[Collected data]
►
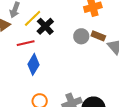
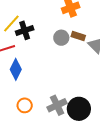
black cross: (45, 26) -> (25, 30), turned 30

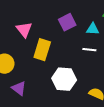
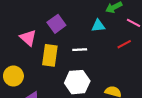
purple square: (67, 22) -> (56, 24), moved
white line: (89, 50) -> (80, 50), moved

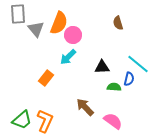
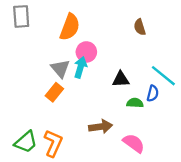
gray triangle: (36, 29) -> (60, 69), moved
pink circle: (73, 35) -> (86, 52), moved
cyan arrow: (68, 57) -> (80, 67), turned 150
brown arrow: (85, 107) -> (101, 127), turned 126

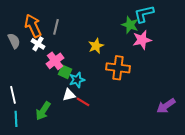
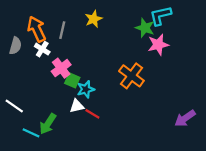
gray semicircle: (14, 41) -> (15, 46), turned 42
yellow star: (96, 46) -> (94, 19), moved
orange cross: (118, 68) -> (131, 76), turned 30
white line: (13, 95) -> (14, 106), turned -42
cyan line: (16, 119) -> (31, 133), moved, turned -63

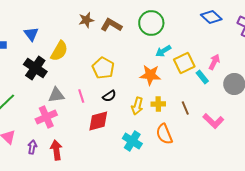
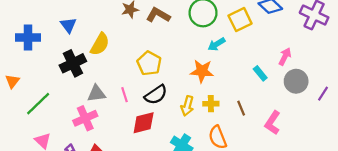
pink arrow: (214, 62) -> (285, 57), moved
yellow square: (184, 63) -> (240, 20), moved
black cross: (35, 68) -> (73, 63), turned 30
black semicircle: (109, 96) -> (156, 95), size x1.5
pink L-shape: (213, 121) -> (273, 123), turned 80

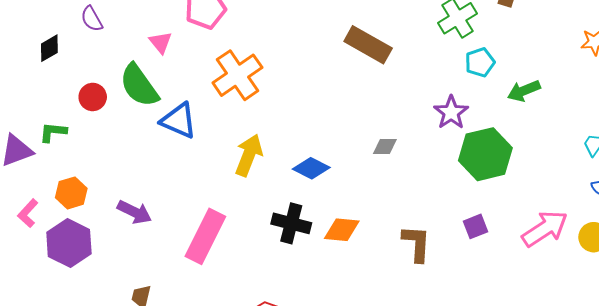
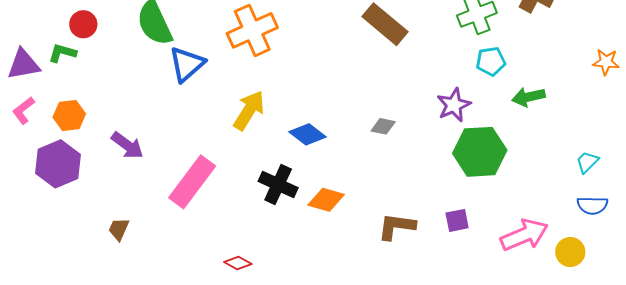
red circle: (93, 97) -> (83, 24), moved
blue triangle: (179, 121) -> (187, 64), turned 45
pink L-shape: (28, 213) -> (23, 110), moved
brown L-shape: (416, 243) -> (397, 226), turned -96

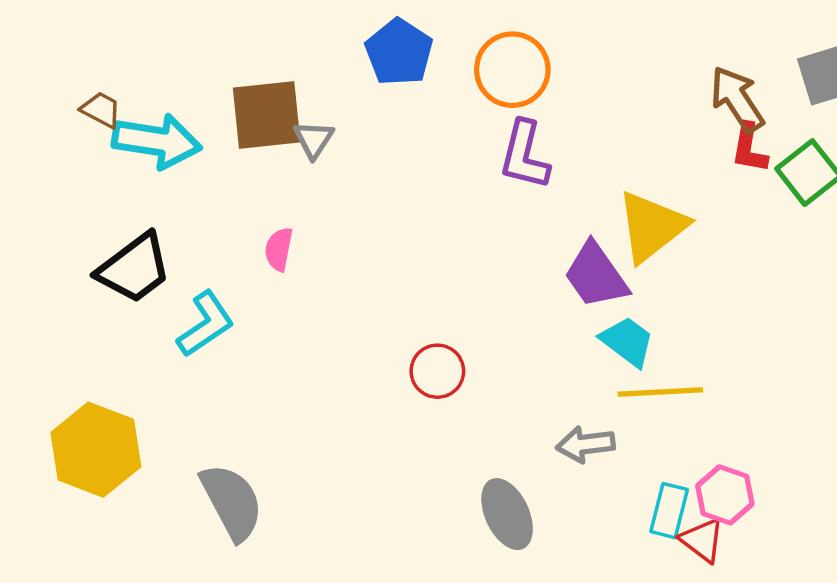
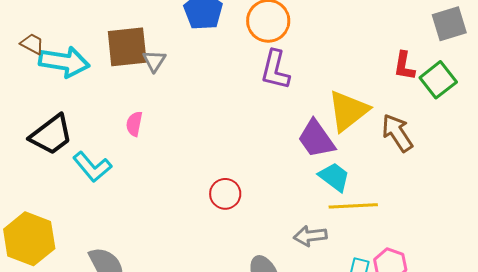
brown arrow: (737, 99) -> (397, 133), moved
cyan L-shape: (206, 324) -> (92, 167), turned 84

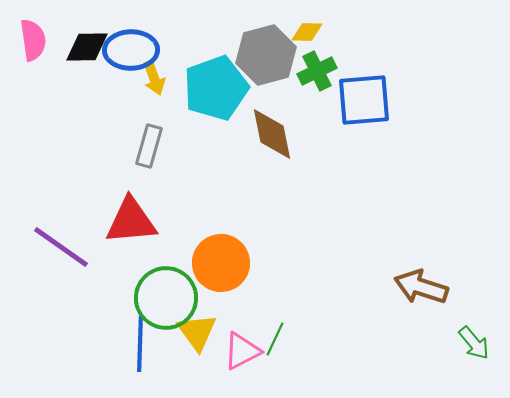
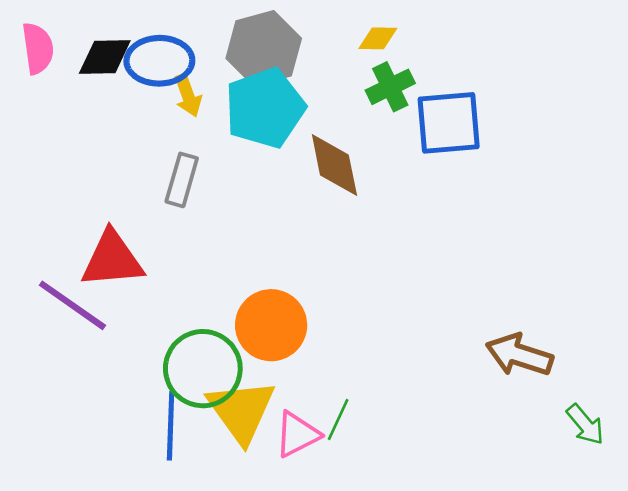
gray hexagon: (266, 55) -> (264, 48), moved
red triangle: (131, 221) -> (112, 259), moved
yellow triangle: (197, 332) -> (241, 411), size x1.4

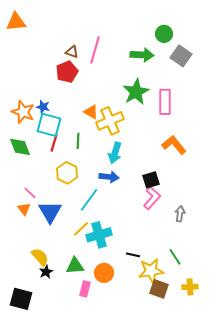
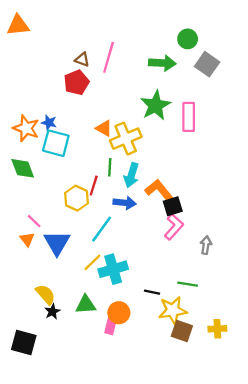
green line: (78, 141) -> (110, 167), moved
red line: (54, 143) -> (94, 186), moved
orange L-shape: (174, 145) -> (159, 190), moved
green line: (175, 257) -> (188, 284), moved, turned -48
pink rectangle: (85, 289) -> (111, 325), moved

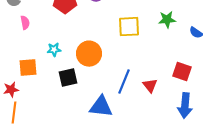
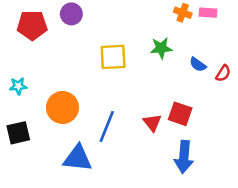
orange circle: (89, 54) -> (62, 108), moved
black square: (68, 78) -> (18, 133), moved
red triangle: (150, 86) -> (152, 123), moved

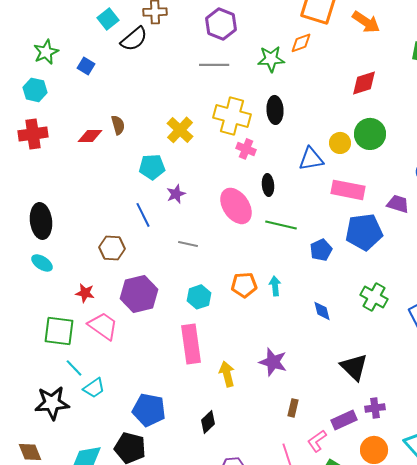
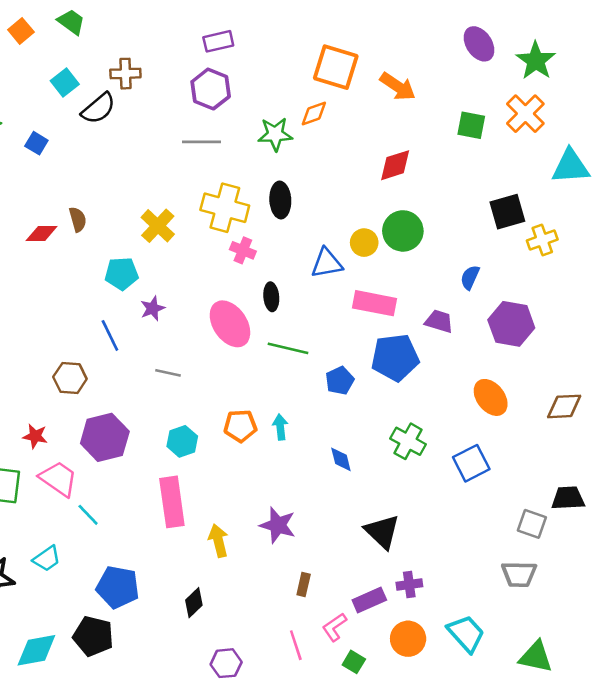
cyan line: (74, 368) -> (88, 515), moved

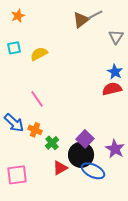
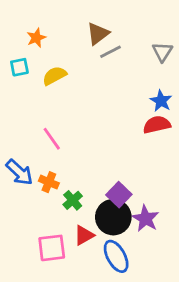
gray line: (95, 15) -> (111, 52), moved
orange star: (18, 16) -> (36, 38), moved
brown triangle: (81, 20) -> (98, 34), moved
purple star: (115, 149) -> (146, 219), moved
blue ellipse: (93, 171) -> (116, 256), moved, turned 35
pink square: (17, 175) -> (52, 248), moved

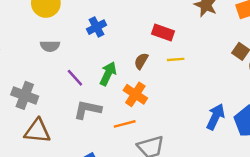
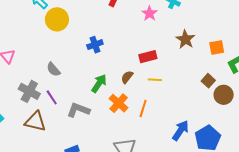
red rectangle: (163, 33) -> (148, 57), turned -42
gray semicircle: (50, 46) -> (53, 69), moved, turned 42
purple line: (75, 78) -> (52, 97), moved
orange line: (125, 124) -> (143, 108), moved, turned -66

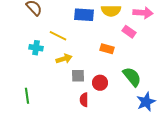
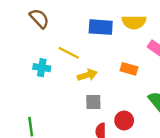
yellow arrow: (64, 59) -> (87, 75), moved
red circle: (100, 83) -> (124, 120), moved

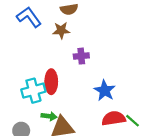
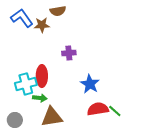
brown star: (61, 30) -> (42, 25), moved
green arrow: (49, 116) -> (40, 98), moved

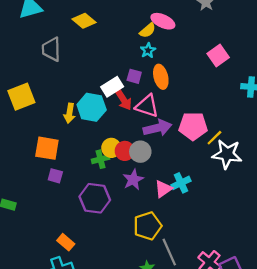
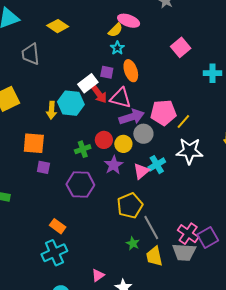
yellow circle: (111, 148) -> (123, 144), moved
gray circle: (140, 152) -> (143, 134), moved
white star: (227, 154) -> (190, 151), moved

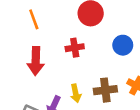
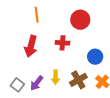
blue circle: (123, 45) -> (95, 57), moved
brown cross: (105, 90) -> (78, 80), turned -36

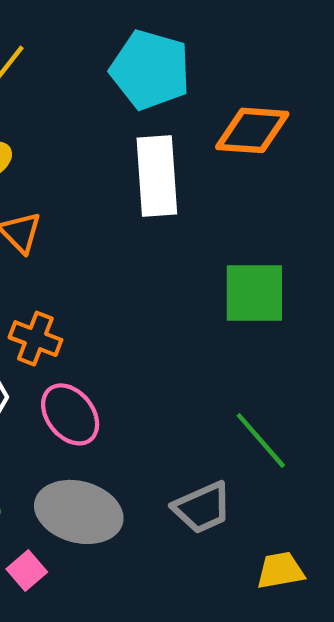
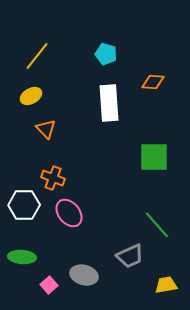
cyan pentagon: (150, 70) -> (106, 54), size x0.6
orange diamond: (252, 130) -> (153, 82), size x0.7
gray ellipse: (79, 512) -> (84, 275), moved, size x0.7

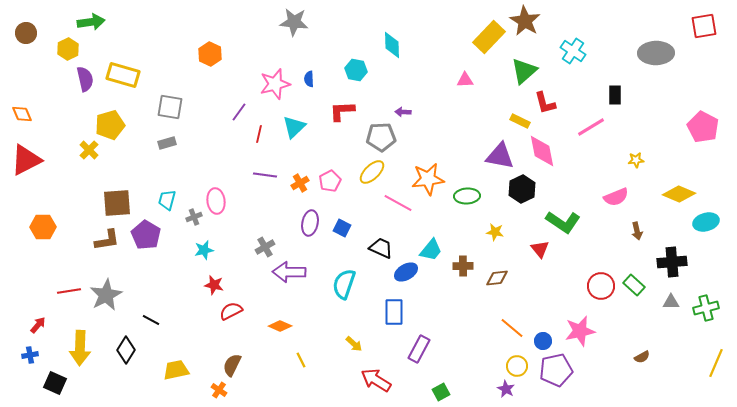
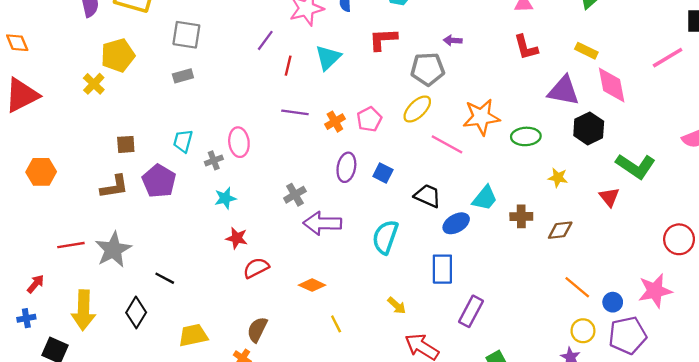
red L-shape: (545, 103) -> (526, 47), moved
brown square: (117, 203) -> (126, 144), size x0.6

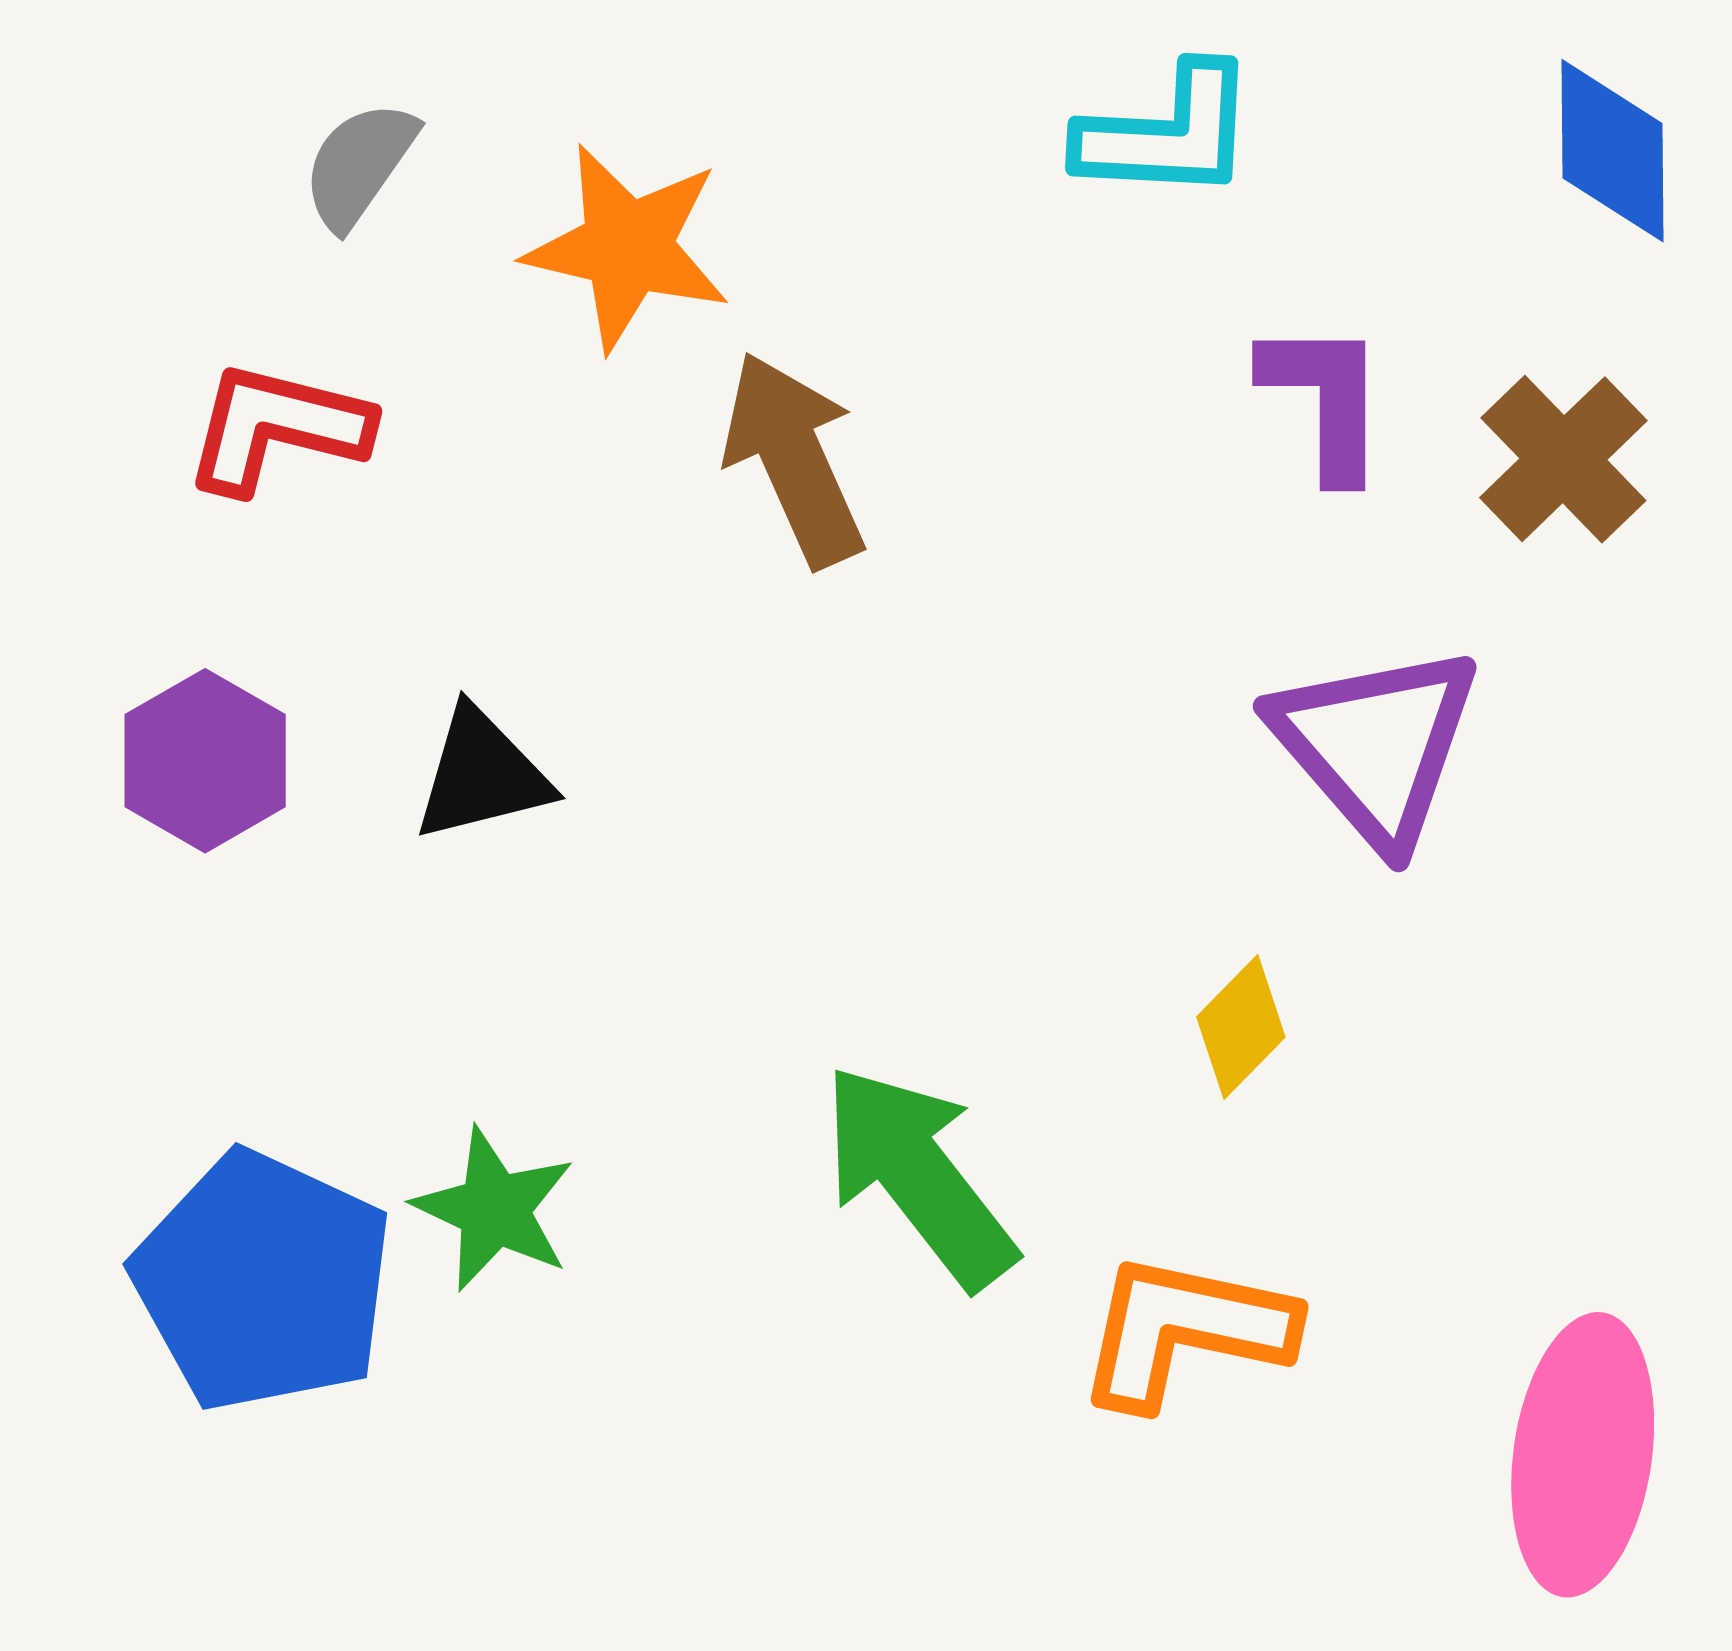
◄
The problem
Copy the lines above exactly, starting at the one with "orange circle: (89, 54) -> (62, 108), moved" and ending at the one with "brown star: (61, 30) -> (42, 25), moved", both included. Leave out any pictures and add nothing else.

Task response
orange circle: (89, 54) -> (62, 108), moved
black square: (68, 78) -> (18, 133), moved
red triangle: (150, 86) -> (152, 123), moved

cyan line: (74, 368) -> (88, 515), moved

gray line: (95, 15) -> (111, 52), moved
orange star: (18, 16) -> (36, 38), moved
brown triangle: (81, 20) -> (98, 34), moved
purple star: (115, 149) -> (146, 219), moved
blue ellipse: (93, 171) -> (116, 256), moved, turned 35
pink square: (17, 175) -> (52, 248), moved

red rectangle: (163, 33) -> (148, 57), turned -42
gray semicircle: (50, 46) -> (53, 69), moved, turned 42
purple line: (75, 78) -> (52, 97), moved
orange line: (125, 124) -> (143, 108), moved, turned -66

yellow arrow: (64, 59) -> (87, 75), moved
red circle: (100, 83) -> (124, 120), moved

brown star: (61, 30) -> (42, 25), moved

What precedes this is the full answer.